Every line from the one bearing "C4: 2200uF (plus" through the last line of the entries should be printed exactly, with no other output.
··· Given data ···
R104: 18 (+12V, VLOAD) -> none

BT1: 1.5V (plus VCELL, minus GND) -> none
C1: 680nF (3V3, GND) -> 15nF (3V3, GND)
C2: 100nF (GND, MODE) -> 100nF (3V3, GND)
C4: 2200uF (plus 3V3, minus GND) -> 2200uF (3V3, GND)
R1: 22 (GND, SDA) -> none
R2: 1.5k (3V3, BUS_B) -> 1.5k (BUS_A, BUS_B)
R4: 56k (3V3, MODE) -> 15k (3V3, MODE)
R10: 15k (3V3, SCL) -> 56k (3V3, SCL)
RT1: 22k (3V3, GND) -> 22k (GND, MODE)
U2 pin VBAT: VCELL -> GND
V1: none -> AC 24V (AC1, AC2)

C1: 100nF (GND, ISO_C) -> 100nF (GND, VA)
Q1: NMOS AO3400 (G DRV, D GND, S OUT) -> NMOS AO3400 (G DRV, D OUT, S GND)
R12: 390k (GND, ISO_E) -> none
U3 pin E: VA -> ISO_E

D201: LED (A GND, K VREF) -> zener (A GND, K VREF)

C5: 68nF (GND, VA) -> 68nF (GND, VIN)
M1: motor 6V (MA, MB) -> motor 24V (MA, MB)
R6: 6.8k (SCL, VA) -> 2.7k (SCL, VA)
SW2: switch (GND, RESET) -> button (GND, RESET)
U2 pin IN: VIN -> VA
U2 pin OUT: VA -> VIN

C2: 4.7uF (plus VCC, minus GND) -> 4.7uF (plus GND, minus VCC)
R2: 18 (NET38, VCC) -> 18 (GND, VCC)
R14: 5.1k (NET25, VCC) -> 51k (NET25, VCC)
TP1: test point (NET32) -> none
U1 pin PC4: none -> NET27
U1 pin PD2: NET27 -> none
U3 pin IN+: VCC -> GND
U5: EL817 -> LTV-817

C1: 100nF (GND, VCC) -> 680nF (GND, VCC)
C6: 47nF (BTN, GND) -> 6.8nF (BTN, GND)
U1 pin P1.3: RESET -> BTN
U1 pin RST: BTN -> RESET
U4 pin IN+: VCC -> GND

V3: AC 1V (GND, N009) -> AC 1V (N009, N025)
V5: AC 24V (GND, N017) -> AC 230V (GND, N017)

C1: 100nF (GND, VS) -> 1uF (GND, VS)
···
The answer:
C4: 2200uF (plus 3V3, minus GND) -> 2200uF (3V3, GND)
R1: 22 (GND, SDA) -> none
R2: 1.5k (3V3, BUS_B) -> 1.5k (BUS_A, BUS_B)
R4: 56k (3V3, MODE) -> 15k (3V3, MODE)
R10: 15k (3V3, SCL) -> 56k (3V3, SCL)
RT1: 22k (3V3, GND) -> 22k (GND, MODE)
U2 pin VBAT: VCELL -> GND
V1: none -> AC 24V (AC1, AC2)

C1: 100nF (GND, ISO_C) -> 100nF (GND, VA)
Q1: NMOS AO3400 (G DRV, D GND, S OUT) -> NMOS AO3400 (G DRV, D OUT, S GND)
R12: 390k (GND, ISO_E) -> none
U3 pin E: VA -> ISO_E

D201: LED (A GND, K VREF) -> zener (A GND, K VREF)

C5: 68nF (GND, VA) -> 68nF (GND, VIN)
M1: motor 6V (MA, MB) -> motor 24V (MA, MB)
R6: 6.8k (SCL, VA) -> 2.7k (SCL, VA)
SW2: switch (GND, RESET) -> button (GND, RESET)
U2 pin IN: VIN -> VA
U2 pin OUT: VA -> VIN

C2: 4.7uF (plus VCC, minus GND) -> 4.7uF (plus GND, minus VCC)
R2: 18 (NET38, VCC) -> 18 (GND, VCC)
R14: 5.1k (NET25, VCC) -> 51k (NET25, VCC)
TP1: test point (NET32) -> none
U1 pin PC4: none -> NET27
U1 pin PD2: NET27 -> none
U3 pin IN+: VCC -> GND
U5: EL817 -> LTV-817

C1: 100nF (GND, VCC) -> 680nF (GND, VCC)
C6: 47nF (BTN, GND) -> 6.8nF (BTN, GND)
U1 pin P1.3: RESET -> BTN
U1 pin RST: BTN -> RESET
U4 pin IN+: VCC -> GND

V3: AC 1V (GND, N009) -> AC 1V (N009, N025)
V5: AC 24V (GND, N017) -> AC 230V (GND, N017)

C1: 100nF (GND, VS) -> 1uF (GND, VS)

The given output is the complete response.